What to work on:
Output the entries underneath exactly as they are.

[Entries provided Boundary: Start]

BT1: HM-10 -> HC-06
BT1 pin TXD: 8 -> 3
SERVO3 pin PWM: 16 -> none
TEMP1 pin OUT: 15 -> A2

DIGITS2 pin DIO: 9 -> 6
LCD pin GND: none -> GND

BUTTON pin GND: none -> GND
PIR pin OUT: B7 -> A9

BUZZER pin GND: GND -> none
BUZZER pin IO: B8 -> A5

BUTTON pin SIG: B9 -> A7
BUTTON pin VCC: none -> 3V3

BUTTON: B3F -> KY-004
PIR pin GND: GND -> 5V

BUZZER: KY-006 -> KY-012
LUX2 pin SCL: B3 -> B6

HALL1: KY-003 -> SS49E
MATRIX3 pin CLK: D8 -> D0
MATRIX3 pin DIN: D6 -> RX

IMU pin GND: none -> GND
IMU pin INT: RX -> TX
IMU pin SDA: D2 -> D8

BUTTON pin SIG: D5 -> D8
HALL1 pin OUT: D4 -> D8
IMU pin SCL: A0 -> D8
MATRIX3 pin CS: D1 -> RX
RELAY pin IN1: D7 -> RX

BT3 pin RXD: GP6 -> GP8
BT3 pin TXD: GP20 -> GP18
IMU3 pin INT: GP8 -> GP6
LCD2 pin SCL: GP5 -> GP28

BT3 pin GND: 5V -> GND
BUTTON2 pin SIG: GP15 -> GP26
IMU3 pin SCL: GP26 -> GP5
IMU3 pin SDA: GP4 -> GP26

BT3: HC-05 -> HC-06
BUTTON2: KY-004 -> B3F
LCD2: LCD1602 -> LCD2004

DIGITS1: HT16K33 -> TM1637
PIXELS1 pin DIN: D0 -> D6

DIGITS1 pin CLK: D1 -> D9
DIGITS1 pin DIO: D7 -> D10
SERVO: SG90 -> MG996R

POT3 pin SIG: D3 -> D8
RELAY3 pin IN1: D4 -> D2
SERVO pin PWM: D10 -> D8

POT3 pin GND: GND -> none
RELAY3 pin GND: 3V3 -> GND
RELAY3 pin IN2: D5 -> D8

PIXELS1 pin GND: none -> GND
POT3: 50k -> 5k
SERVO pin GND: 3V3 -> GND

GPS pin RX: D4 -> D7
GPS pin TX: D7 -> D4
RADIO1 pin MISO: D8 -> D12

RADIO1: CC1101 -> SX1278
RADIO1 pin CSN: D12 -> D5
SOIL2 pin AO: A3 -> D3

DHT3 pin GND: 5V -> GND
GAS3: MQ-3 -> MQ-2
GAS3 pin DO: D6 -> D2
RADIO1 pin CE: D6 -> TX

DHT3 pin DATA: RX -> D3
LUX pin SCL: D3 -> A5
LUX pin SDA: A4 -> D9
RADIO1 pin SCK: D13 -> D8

[Entries provided Boundary: End]

Result:
BT1: HM-10 -> HC-06
BT1 pin TXD: 8 -> 3
SERVO3 pin PWM: 16 -> none
TEMP1 pin OUT: 15 -> A2

DIGITS2 pin DIO: 9 -> 6
LCD pin GND: none -> GND

BUTTON pin GND: none -> GND
PIR pin OUT: B7 -> A9

BUZZER pin GND: GND -> none
BUZZER pin IO: B8 -> A5

BUTTON pin SIG: B9 -> A7
BUTTON pin VCC: none -> 3V3

BUTTON: B3F -> KY-004
PIR pin GND: GND -> 5V

BUZZER: KY-006 -> KY-012
LUX2 pin SCL: B3 -> B6

HALL1: KY-003 -> SS49E
MATRIX3 pin CLK: D8 -> D0
MATRIX3 pin DIN: D6 -> RX

IMU pin GND: none -> GND
IMU pin INT: RX -> TX
IMU pin SDA: D2 -> D8

BUTTON pin SIG: D5 -> D8
HALL1 pin OUT: D4 -> D8
IMU pin SCL: A0 -> D8
MATRIX3 pin CS: D1 -> RX
RELAY pin IN1: D7 -> RX

BT3 pin RXD: GP6 -> GP8
BT3 pin TXD: GP20 -> GP18
IMU3 pin INT: GP8 -> GP6
LCD2 pin SCL: GP5 -> GP28

BT3 pin GND: 5V -> GND
BUTTON2 pin SIG: GP15 -> GP26
IMU3 pin SCL: GP26 -> GP5
IMU3 pin SDA: GP4 -> GP26

BT3: HC-05 -> HC-06
BUTTON2: KY-004 -> B3F
LCD2: LCD1602 -> LCD2004

DIGITS1: HT16K33 -> TM1637
PIXELS1 pin DIN: D0 -> D6

DIGITS1 pin CLK: D1 -> D9
DIGITS1 pin DIO: D7 -> D10
SERVO: SG90 -> MG996R

POT3 pin SIG: D3 -> D8
RELAY3 pin IN1: D4 -> D2
SERVO pin PWM: D10 -> D8

POT3 pin GND: GND -> none
RELAY3 pin GND: 3V3 -> GND
RELAY3 pin IN2: D5 -> D8

PIXELS1 pin GND: none -> GND
POT3: 50k -> 5k
SERVO pin GND: 3V3 -> GND

GPS pin RX: D4 -> D7
GPS pin TX: D7 -> D4
RADIO1 pin MISO: D8 -> D12

RADIO1: CC1101 -> SX1278
RADIO1 pin CSN: D12 -> D5
SOIL2 pin AO: A3 -> D3

DHT3 pin GND: 5V -> GND
GAS3: MQ-3 -> MQ-2
GAS3 pin DO: D6 -> D2
RADIO1 pin CE: D6 -> TX

DHT3 pin DATA: RX -> D3
LUX pin SCL: D3 -> A5
LUX pin SDA: A4 -> D9
RADIO1 pin SCK: D13 -> D8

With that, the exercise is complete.